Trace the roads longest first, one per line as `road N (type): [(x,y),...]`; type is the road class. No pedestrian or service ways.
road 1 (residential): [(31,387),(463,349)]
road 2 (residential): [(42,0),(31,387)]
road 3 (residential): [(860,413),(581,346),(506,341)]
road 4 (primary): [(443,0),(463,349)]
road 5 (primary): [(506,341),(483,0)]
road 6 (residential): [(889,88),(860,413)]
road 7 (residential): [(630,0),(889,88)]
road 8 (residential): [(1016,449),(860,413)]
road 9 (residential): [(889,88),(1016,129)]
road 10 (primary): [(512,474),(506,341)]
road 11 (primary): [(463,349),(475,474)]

→ Task details
Repeat back all entries verbatim.

→ Answer to the problem
Trace the roads longest first, one per line as `road N (type): [(x,y),...]`; type is the road class. No pedestrian or service ways.
road 1 (residential): [(31,387),(463,349)]
road 2 (residential): [(42,0),(31,387)]
road 3 (residential): [(860,413),(581,346),(506,341)]
road 4 (primary): [(443,0),(463,349)]
road 5 (primary): [(506,341),(483,0)]
road 6 (residential): [(889,88),(860,413)]
road 7 (residential): [(630,0),(889,88)]
road 8 (residential): [(1016,449),(860,413)]
road 9 (residential): [(889,88),(1016,129)]
road 10 (primary): [(512,474),(506,341)]
road 11 (primary): [(463,349),(475,474)]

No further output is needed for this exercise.